• _EXERCISE MATERIALS_
"""

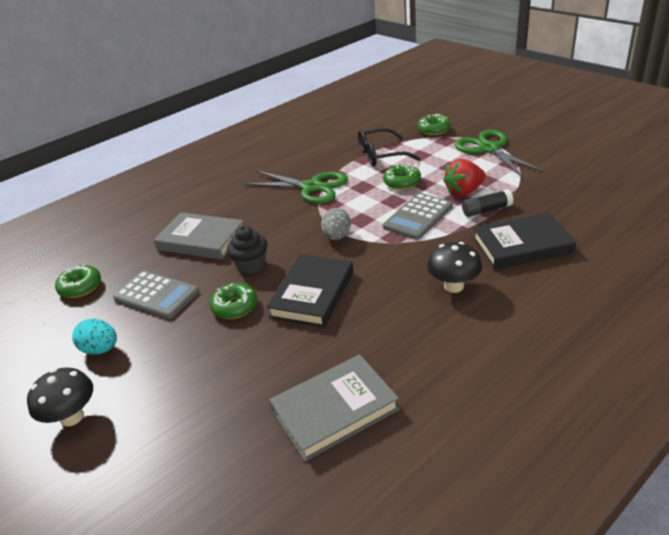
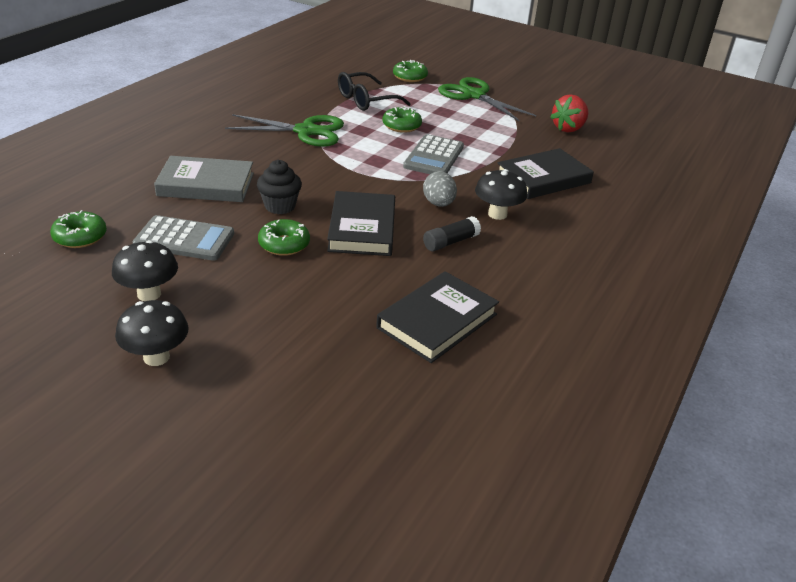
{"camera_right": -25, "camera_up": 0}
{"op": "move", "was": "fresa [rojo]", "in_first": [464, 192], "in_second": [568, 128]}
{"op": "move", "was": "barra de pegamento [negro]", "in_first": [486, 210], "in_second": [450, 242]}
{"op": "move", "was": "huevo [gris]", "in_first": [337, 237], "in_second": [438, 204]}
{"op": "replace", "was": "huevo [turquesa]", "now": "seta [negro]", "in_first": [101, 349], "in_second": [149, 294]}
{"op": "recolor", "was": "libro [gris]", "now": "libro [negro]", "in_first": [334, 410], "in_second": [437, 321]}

"""
"""

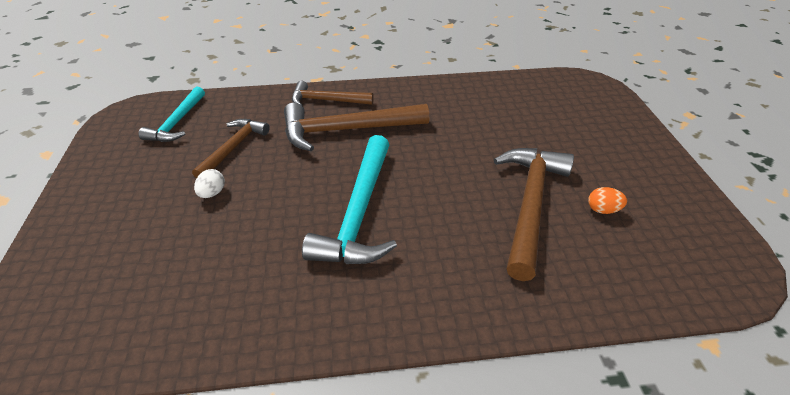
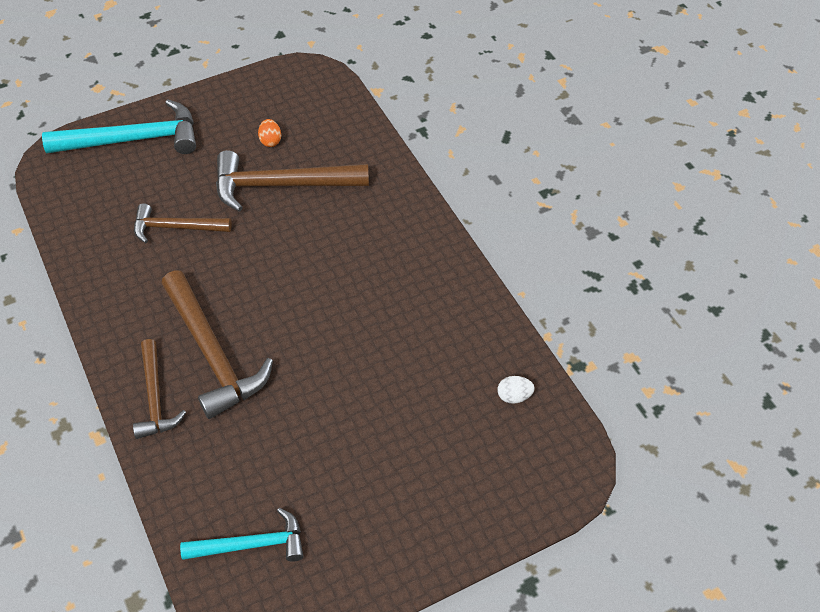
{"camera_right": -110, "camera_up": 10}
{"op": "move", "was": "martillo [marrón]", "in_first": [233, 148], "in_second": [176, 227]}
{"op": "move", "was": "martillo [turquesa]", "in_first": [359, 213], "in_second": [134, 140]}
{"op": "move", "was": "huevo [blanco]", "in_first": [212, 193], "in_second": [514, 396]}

"""
"""

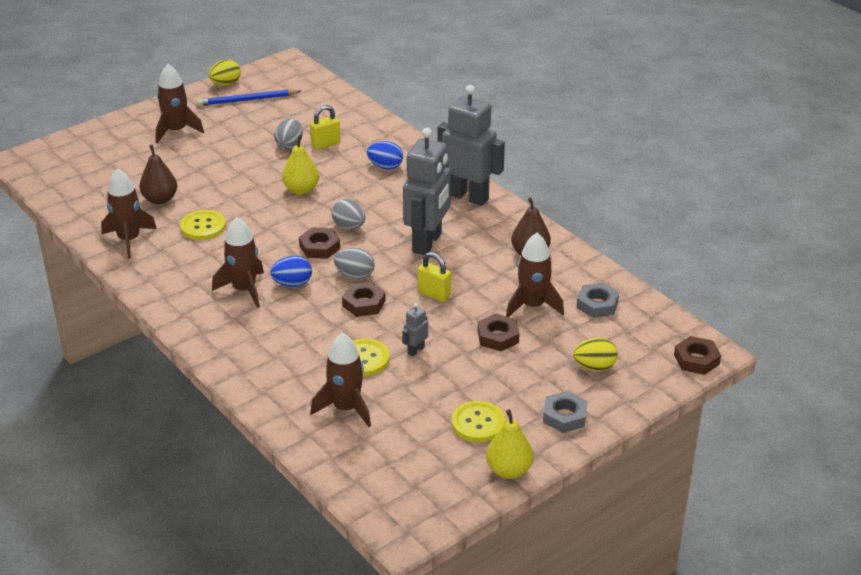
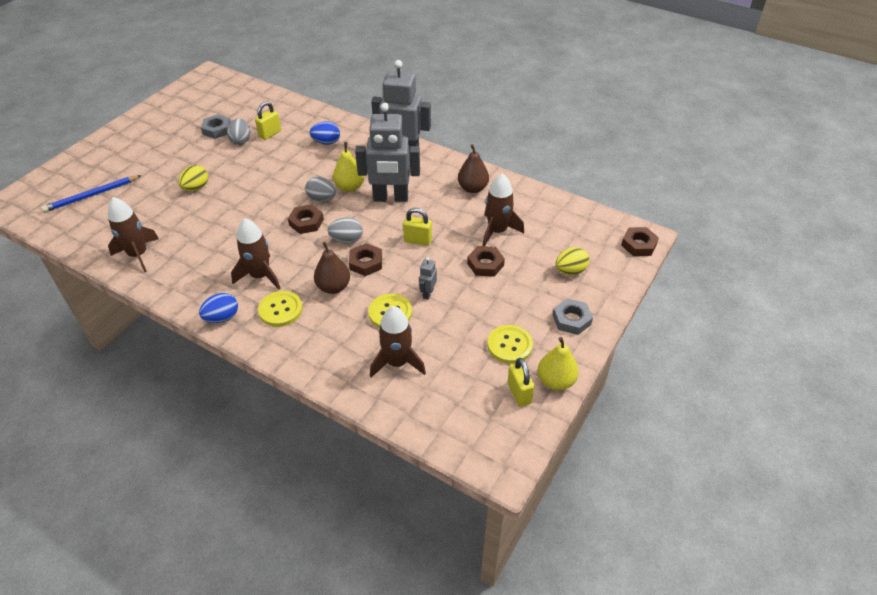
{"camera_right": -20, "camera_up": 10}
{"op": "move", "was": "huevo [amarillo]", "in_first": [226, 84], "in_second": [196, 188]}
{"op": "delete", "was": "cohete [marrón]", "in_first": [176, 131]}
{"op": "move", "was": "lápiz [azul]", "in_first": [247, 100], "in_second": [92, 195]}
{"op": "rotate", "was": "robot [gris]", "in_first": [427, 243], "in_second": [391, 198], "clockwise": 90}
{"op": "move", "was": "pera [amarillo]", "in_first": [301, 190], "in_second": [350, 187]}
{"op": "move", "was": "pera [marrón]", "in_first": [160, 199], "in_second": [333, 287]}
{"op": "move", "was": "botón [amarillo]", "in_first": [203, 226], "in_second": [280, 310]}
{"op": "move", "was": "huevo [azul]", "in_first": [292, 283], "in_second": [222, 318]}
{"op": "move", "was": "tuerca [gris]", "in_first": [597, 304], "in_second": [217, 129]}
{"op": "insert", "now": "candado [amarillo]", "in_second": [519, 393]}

"""

• _REQUIRED ACTION_
Only lines holding the word "gris" are wanted, so copy each of them from the records above.

• _EXERCISE ANSWER_
{"op": "move", "was": "huevo [gris]", "in_first": [337, 237], "in_second": [438, 204]}
{"op": "recolor", "was": "libro [gris]", "now": "libro [negro]", "in_first": [334, 410], "in_second": [437, 321]}
{"op": "rotate", "was": "robot [gris]", "in_first": [427, 243], "in_second": [391, 198], "clockwise": 90}
{"op": "move", "was": "tuerca [gris]", "in_first": [597, 304], "in_second": [217, 129]}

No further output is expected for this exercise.